Saved entries
--*--

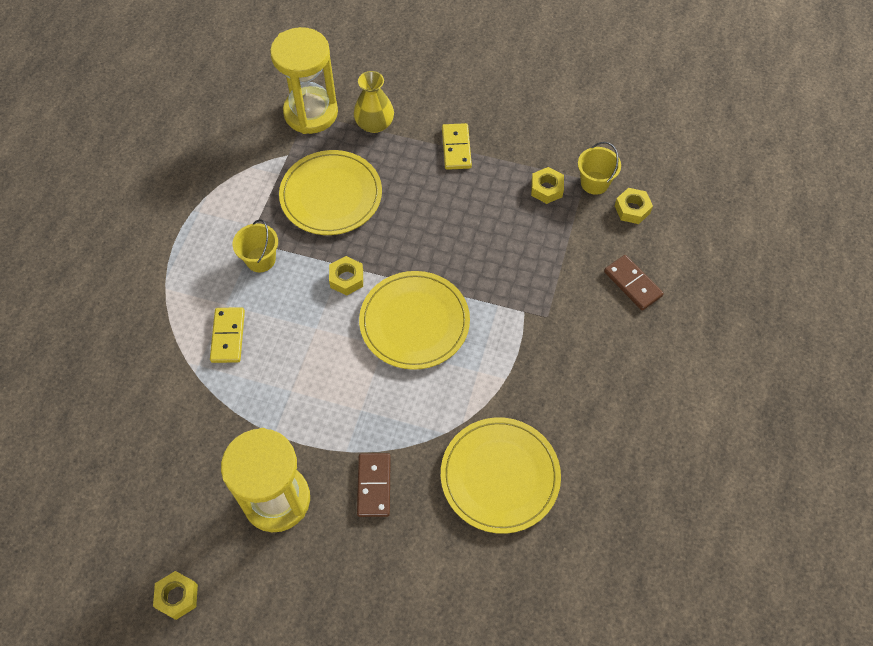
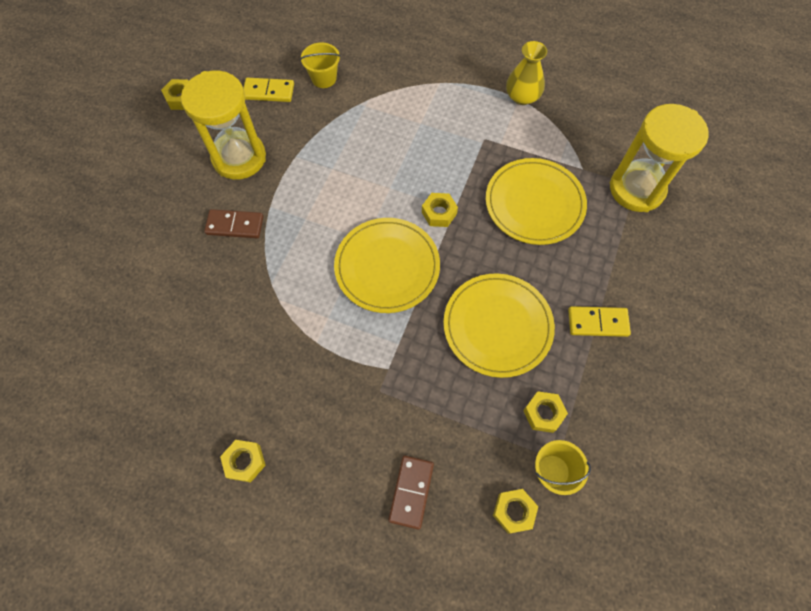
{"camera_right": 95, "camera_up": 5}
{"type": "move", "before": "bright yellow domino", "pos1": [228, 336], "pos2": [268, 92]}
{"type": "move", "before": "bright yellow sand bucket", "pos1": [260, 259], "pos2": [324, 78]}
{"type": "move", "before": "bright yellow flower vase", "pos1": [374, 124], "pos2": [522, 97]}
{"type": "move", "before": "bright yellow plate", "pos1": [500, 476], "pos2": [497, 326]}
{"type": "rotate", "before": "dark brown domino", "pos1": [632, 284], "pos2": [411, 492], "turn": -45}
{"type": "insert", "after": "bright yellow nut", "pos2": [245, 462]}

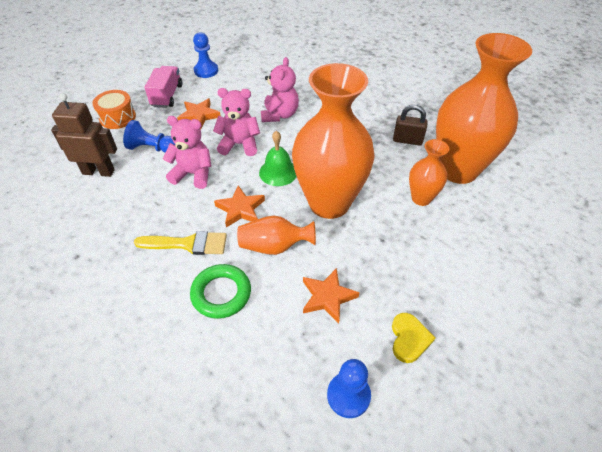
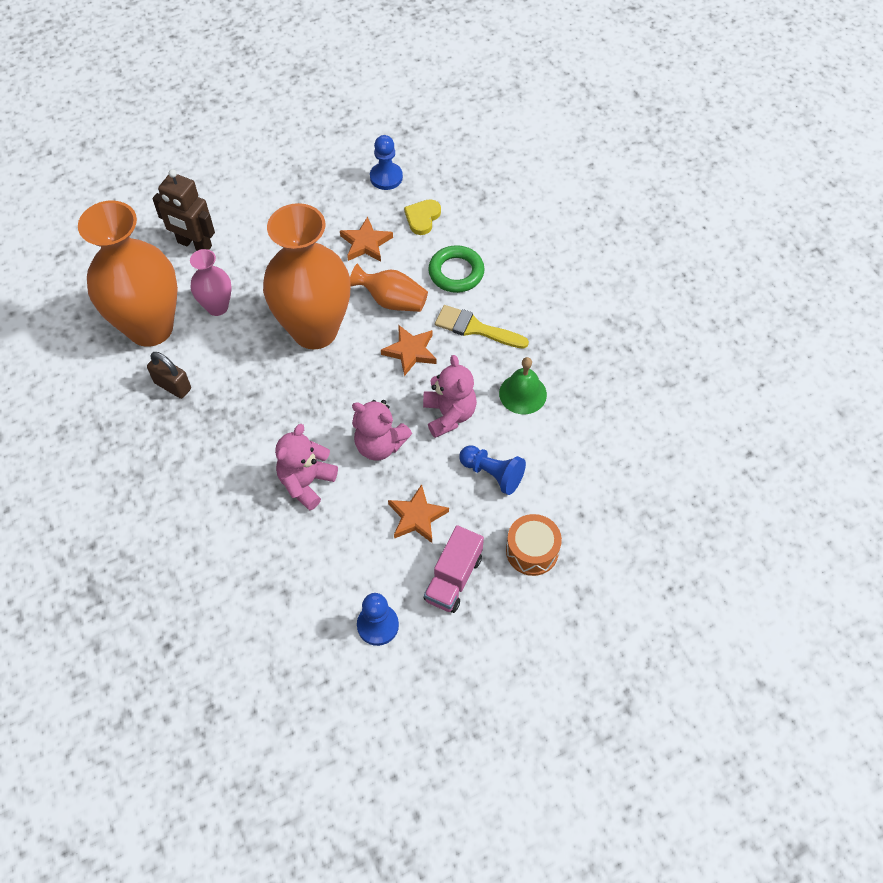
{"camera_right": -160, "camera_up": 10}
{"type": "move", "before": "dark brown toy robot", "pos1": [98, 171], "pos2": [194, 244]}
{"type": "rotate", "before": "rosy stuffed bear", "pos1": [193, 174], "pos2": [449, 415], "turn": -135}
{"type": "move", "before": "leaf-green school bell", "pos1": [278, 172], "pos2": [522, 393]}
{"type": "move", "before": "bright yellow heart", "pos1": [409, 339], "pos2": [422, 218]}
{"type": "recolor", "before": "orange flower vase", "after": "rosy flower vase", "pos1": [421, 198], "pos2": [217, 307]}

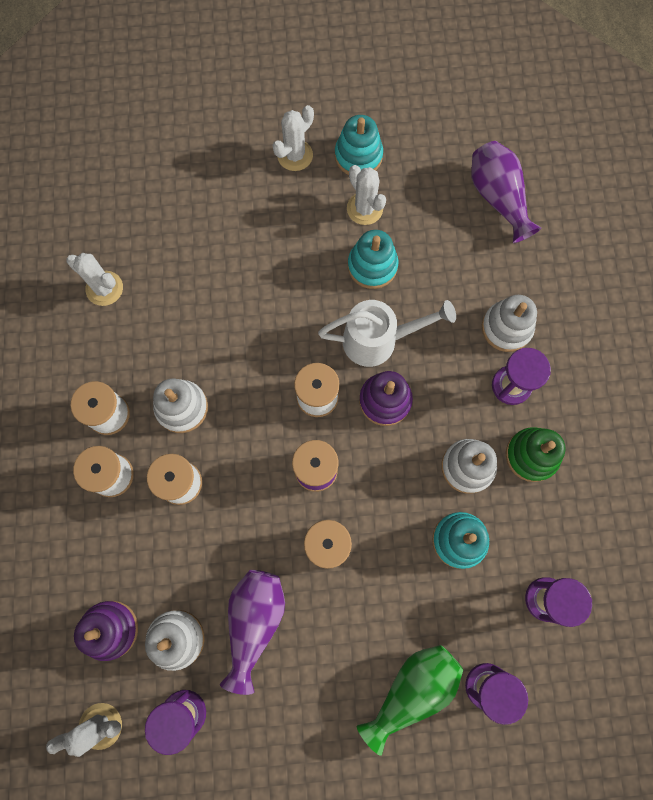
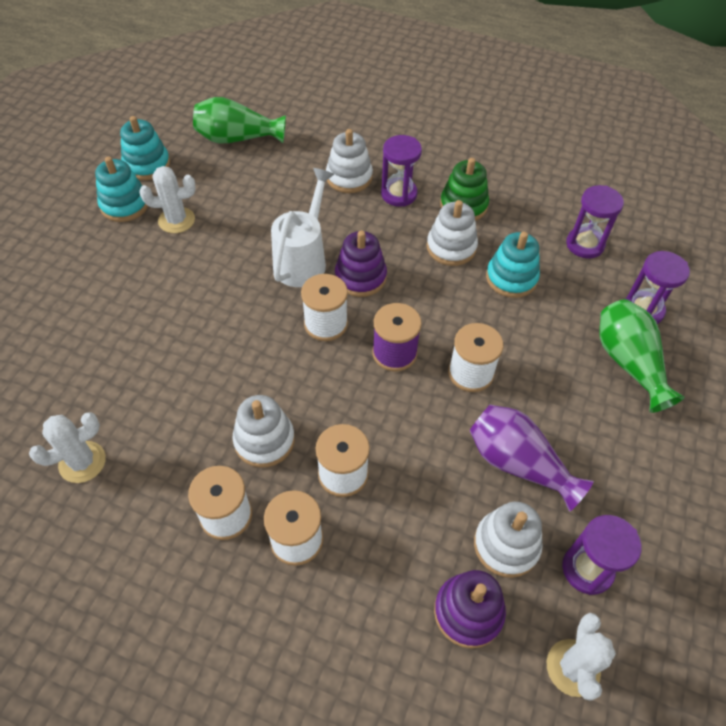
{"camera_right": -65, "camera_up": -20}
{"type": "delete", "before": "snow-white prickly plant", "pos1": [295, 155]}
{"type": "move", "before": "turquoise stacking rings", "pos1": [372, 266], "pos2": [147, 165]}
{"type": "recolor", "before": "purple flower vase", "after": "leaf-green flower vase", "pos1": [498, 198], "pos2": [237, 138]}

--*--

### Exercise brief:
Only lines with the word "green" are wanted. Find and copy them from the records above.

### Output of the exercise:
{"type": "move", "before": "leaf-green school bell", "pos1": [278, 172], "pos2": [522, 393]}
{"type": "recolor", "before": "purple flower vase", "after": "leaf-green flower vase", "pos1": [498, 198], "pos2": [237, 138]}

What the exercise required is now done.